╭──

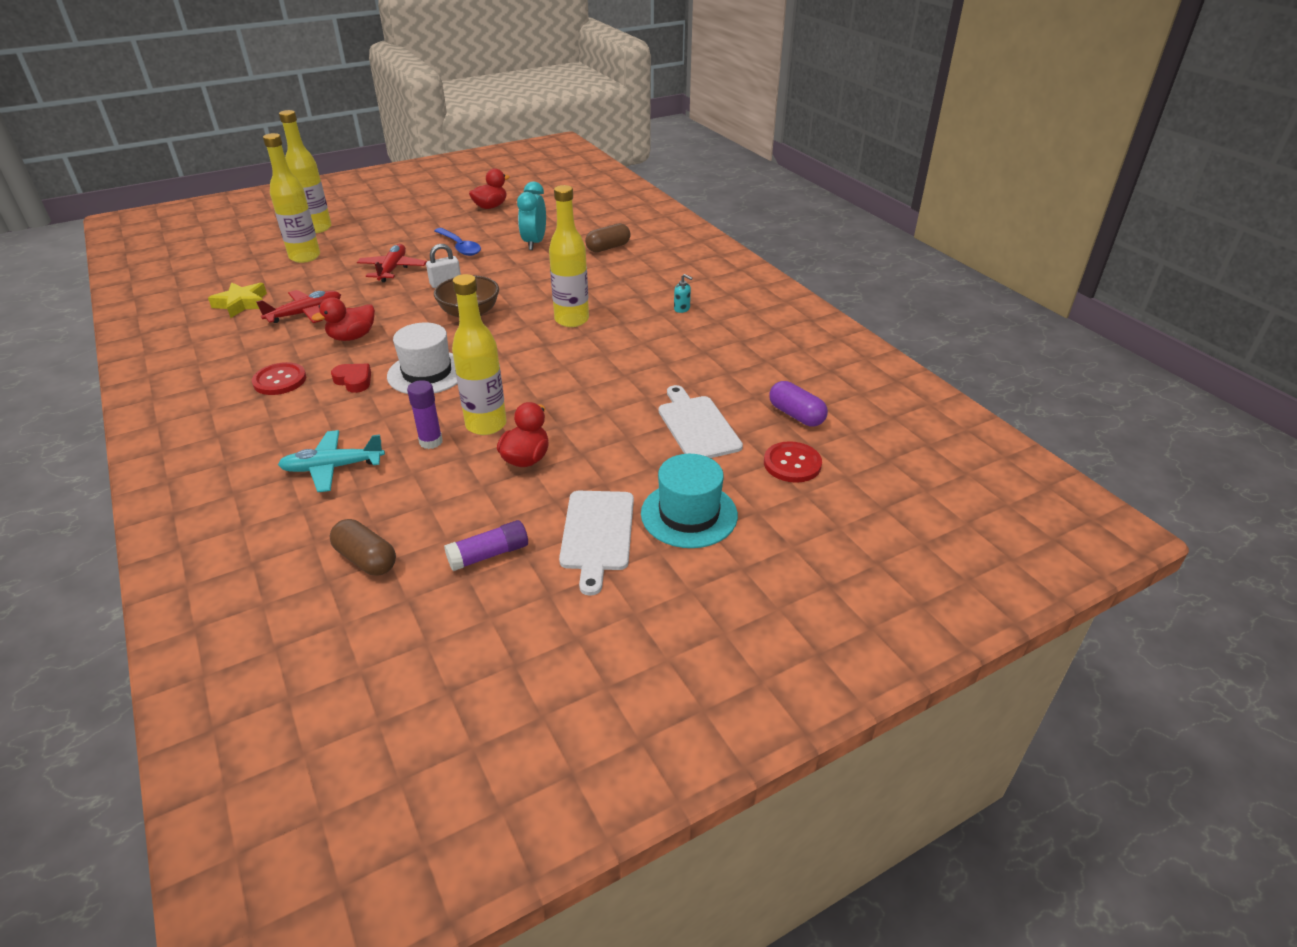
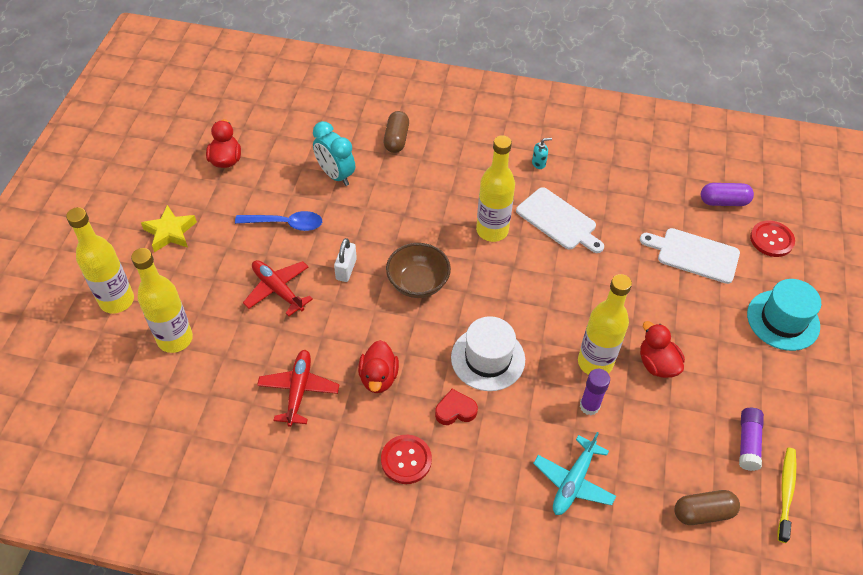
camera: 50 degrees left, 15 degrees up
(242, 304) = (226, 429): yellow star -> yellow star (170, 232)
(447, 608) = (786, 492): none -> yellow toothbrush
(597, 534) = (768, 376): white cutting board -> white cutting board (558, 220)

╰──

Restate word for word every line from the one containing "(242, 304) = (226, 429): yellow" through the final line of the listing. Both end lines belong in the answer.

(242, 304) = (226, 429): yellow star -> yellow star (170, 232)
(447, 608) = (786, 492): none -> yellow toothbrush
(597, 534) = (768, 376): white cutting board -> white cutting board (558, 220)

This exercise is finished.